Before-and-after object lists:
────────────────────────────────────────

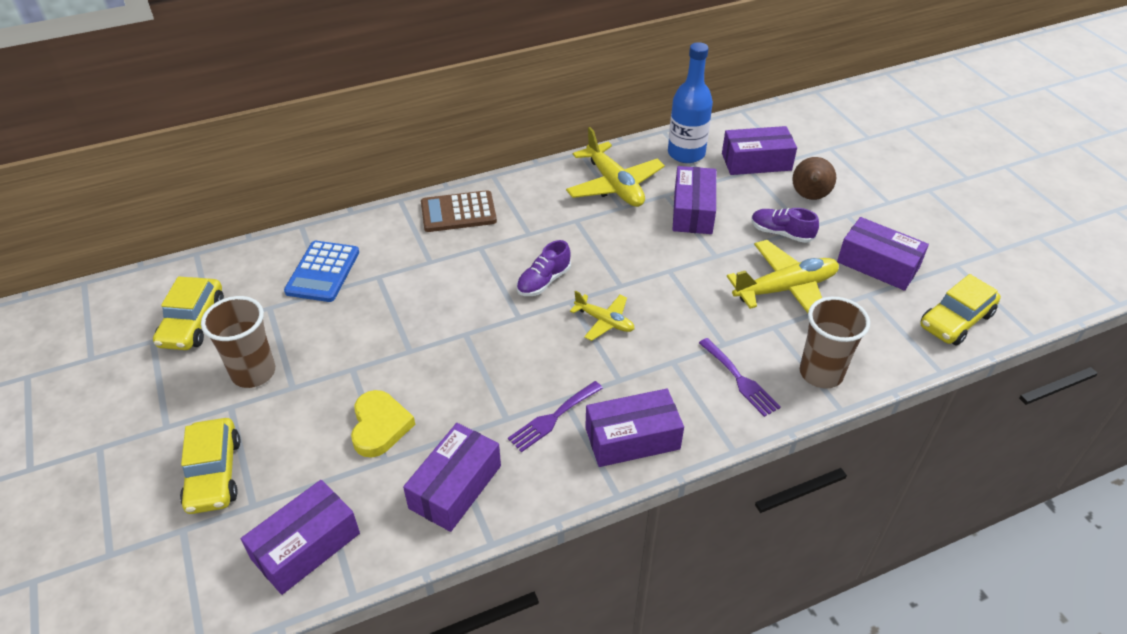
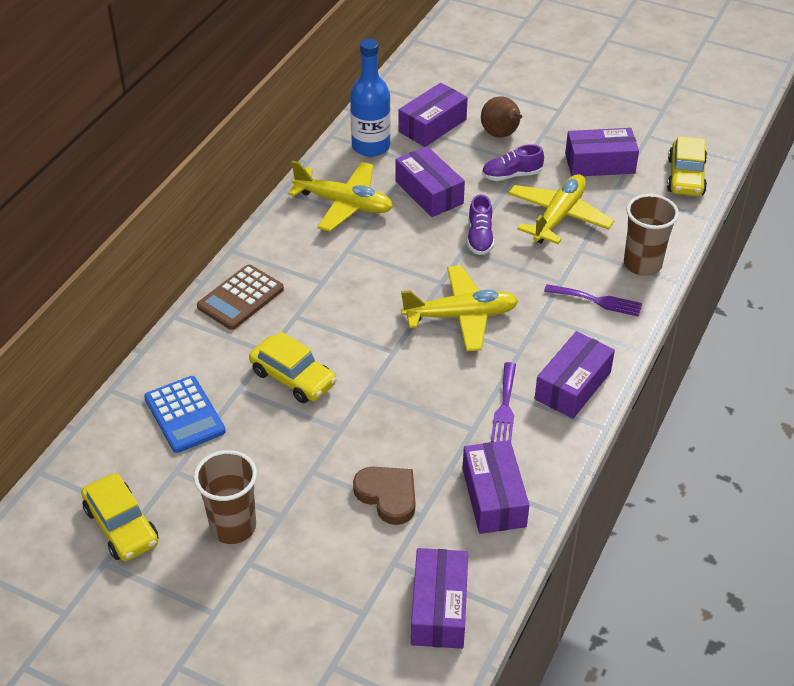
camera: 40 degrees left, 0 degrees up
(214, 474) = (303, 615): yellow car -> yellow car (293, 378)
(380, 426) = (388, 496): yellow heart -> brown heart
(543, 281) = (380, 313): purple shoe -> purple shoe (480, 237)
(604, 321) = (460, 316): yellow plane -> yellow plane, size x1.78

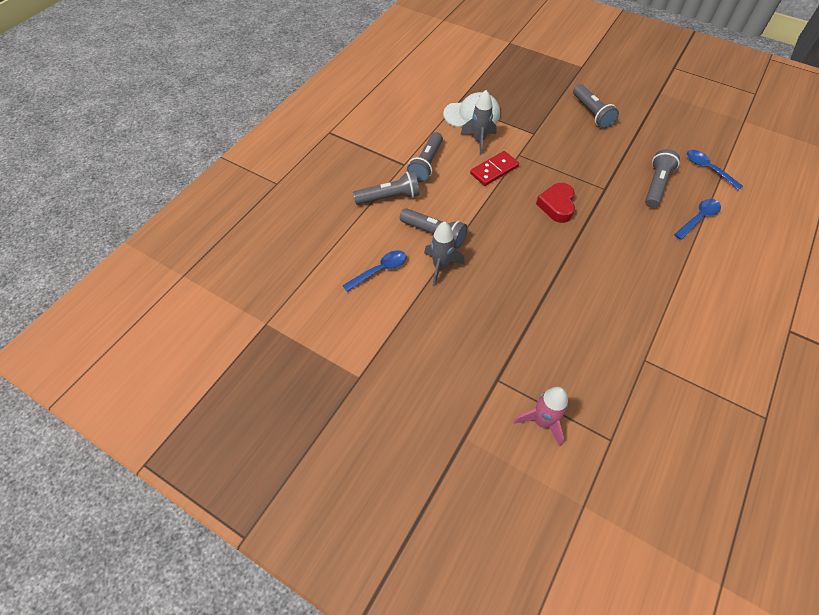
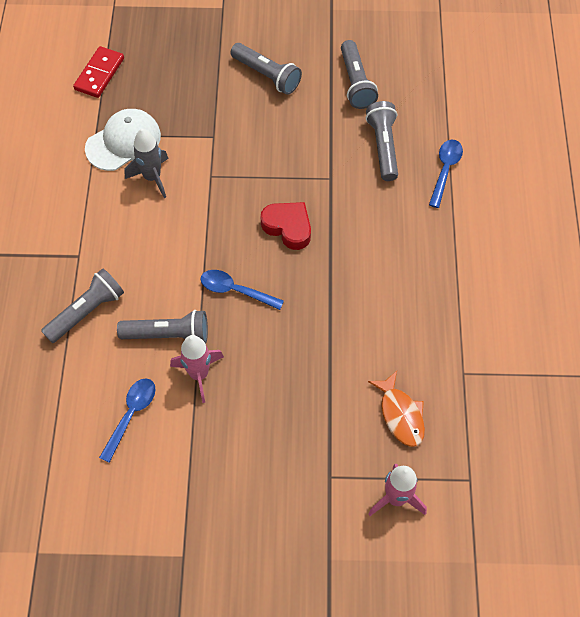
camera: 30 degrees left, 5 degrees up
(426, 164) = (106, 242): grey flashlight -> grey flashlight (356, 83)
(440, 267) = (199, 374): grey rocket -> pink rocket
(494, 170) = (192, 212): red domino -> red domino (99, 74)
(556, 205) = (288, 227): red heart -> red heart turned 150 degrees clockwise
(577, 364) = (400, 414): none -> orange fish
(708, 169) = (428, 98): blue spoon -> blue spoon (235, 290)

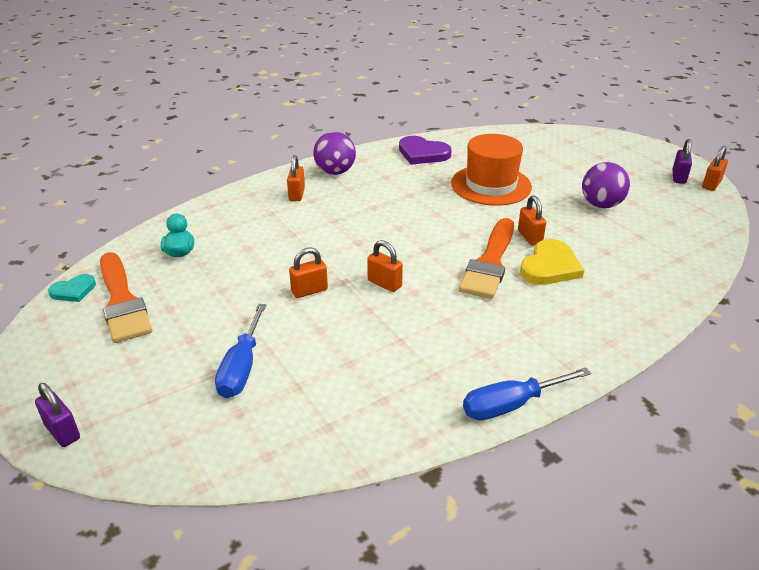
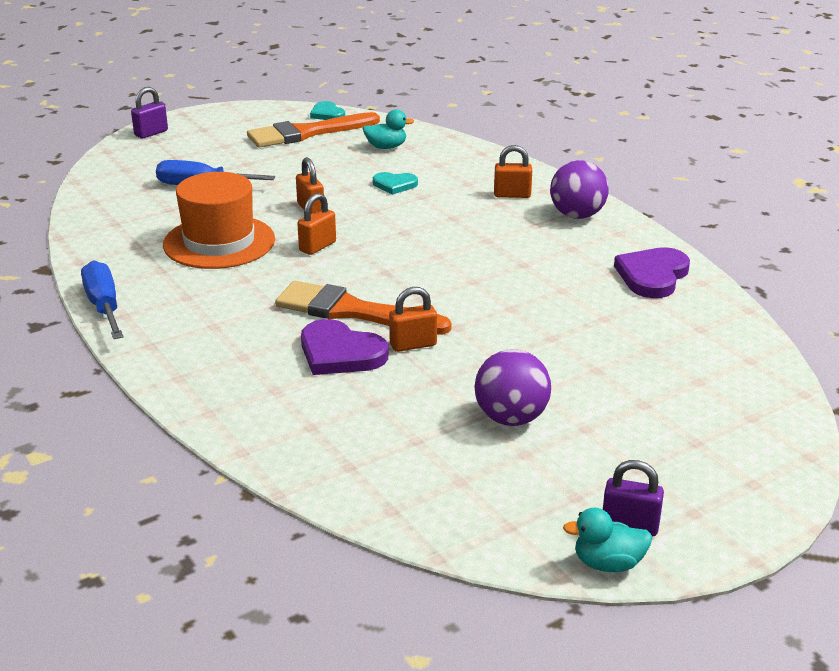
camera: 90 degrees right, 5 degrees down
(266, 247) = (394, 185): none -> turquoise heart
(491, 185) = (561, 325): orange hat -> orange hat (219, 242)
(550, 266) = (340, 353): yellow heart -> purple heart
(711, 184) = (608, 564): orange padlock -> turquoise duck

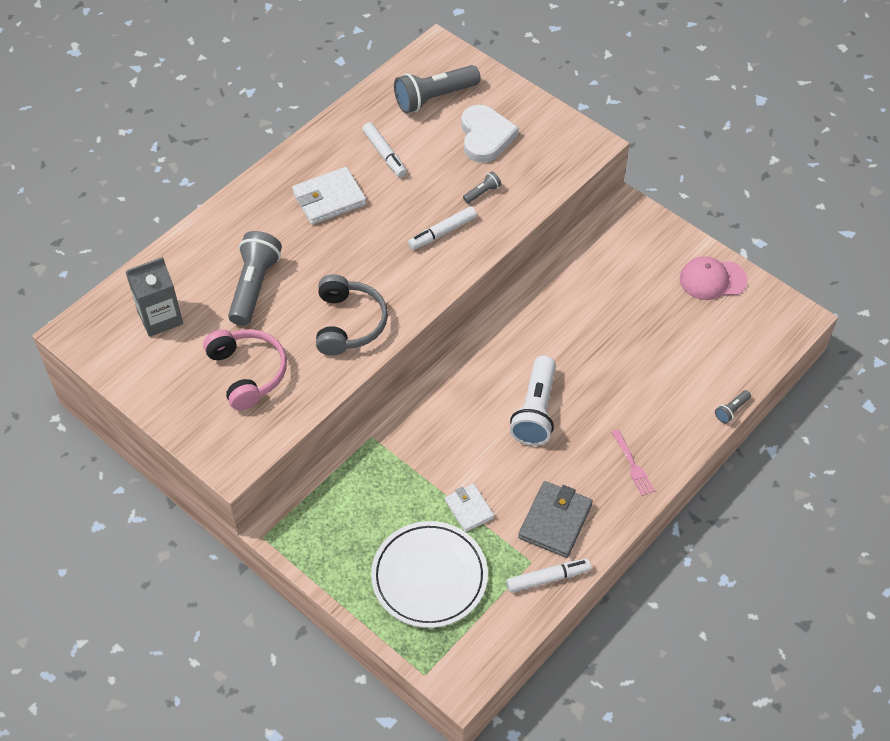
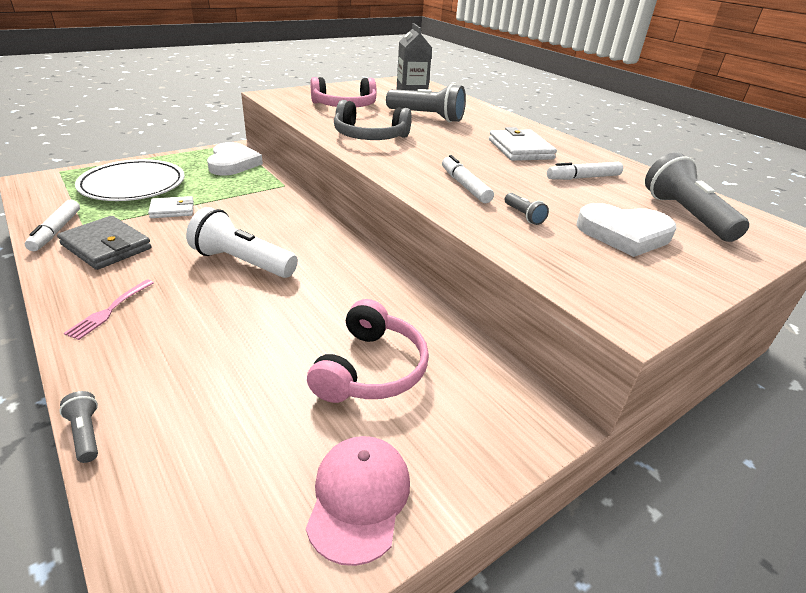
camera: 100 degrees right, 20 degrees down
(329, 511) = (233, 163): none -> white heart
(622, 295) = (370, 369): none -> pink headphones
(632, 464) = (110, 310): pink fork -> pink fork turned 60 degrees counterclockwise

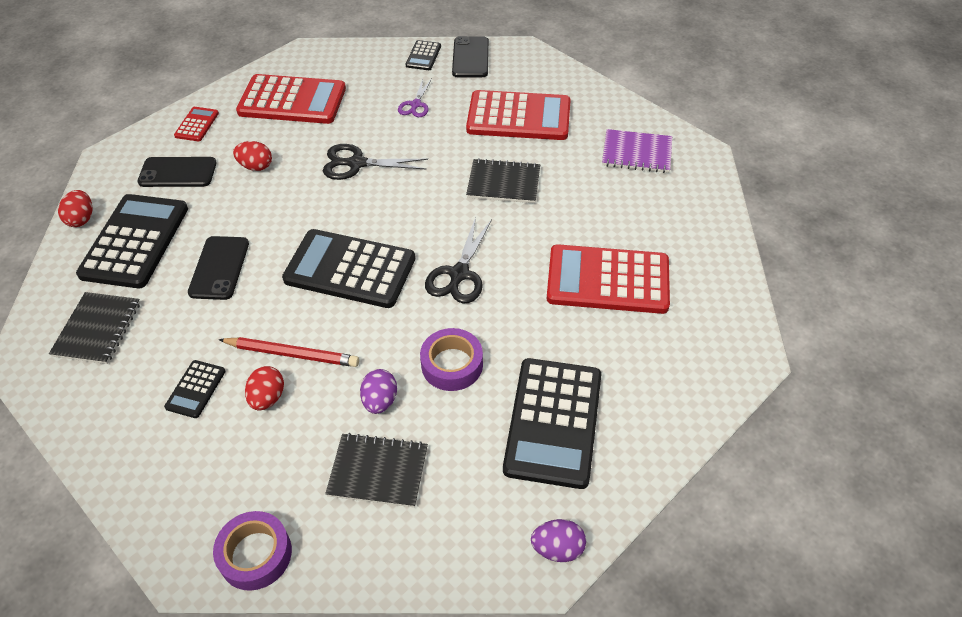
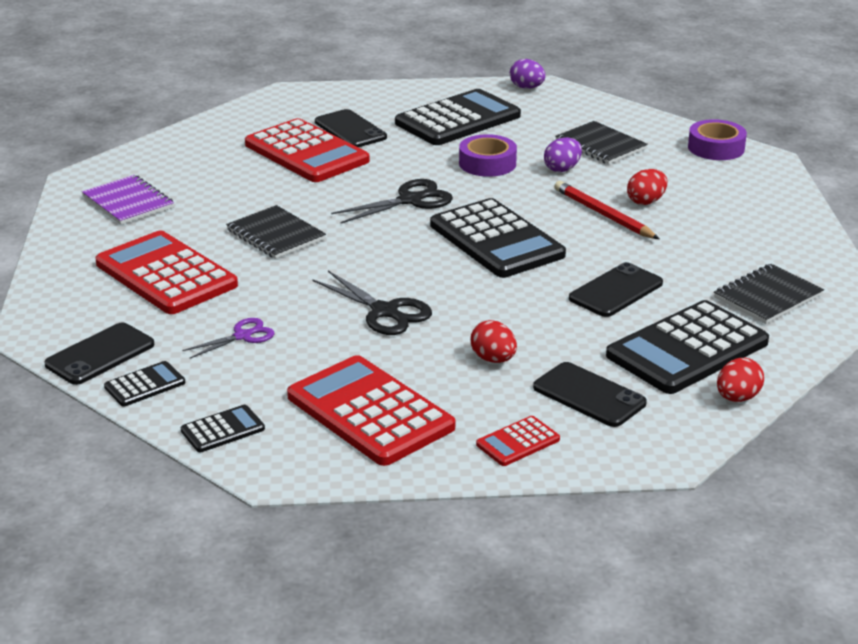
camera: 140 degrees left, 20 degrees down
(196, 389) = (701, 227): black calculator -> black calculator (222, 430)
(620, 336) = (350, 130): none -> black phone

────────────────────────────────────────

PROBLEM TO SOLVE: Every entry above is to be printed again exactly, pictures omitted.

SOLUTION:
camera: 40 degrees left, 0 degrees up
(214, 474) = (303, 615): yellow car -> yellow car (293, 378)
(380, 426) = (388, 496): yellow heart -> brown heart
(543, 281) = (380, 313): purple shoe -> purple shoe (480, 237)
(604, 321) = (460, 316): yellow plane -> yellow plane, size x1.78

camera: 30 degrees left, 5 degrees up
(426, 164) = (106, 242): grey flashlight -> grey flashlight (356, 83)
(440, 267) = (199, 374): grey rocket -> pink rocket
(494, 170) = (192, 212): red domino -> red domino (99, 74)
(556, 205) = (288, 227): red heart -> red heart turned 150 degrees clockwise
(577, 364) = (400, 414): none -> orange fish
(708, 169) = (428, 98): blue spoon -> blue spoon (235, 290)

camera: 90 degrees right, 5 degrees down
(266, 247) = (394, 185): none -> turquoise heart
(491, 185) = (561, 325): orange hat -> orange hat (219, 242)
(550, 266) = (340, 353): yellow heart -> purple heart
(711, 184) = (608, 564): orange padlock -> turquoise duck

camera: 100 degrees right, 20 degrees down
(329, 511) = (233, 163): none -> white heart
(622, 295) = (370, 369): none -> pink headphones
(632, 464) = (110, 310): pink fork -> pink fork turned 60 degrees counterclockwise

camera: 140 degrees left, 20 degrees down
(196, 389) = (701, 227): black calculator -> black calculator (222, 430)
(620, 336) = (350, 130): none -> black phone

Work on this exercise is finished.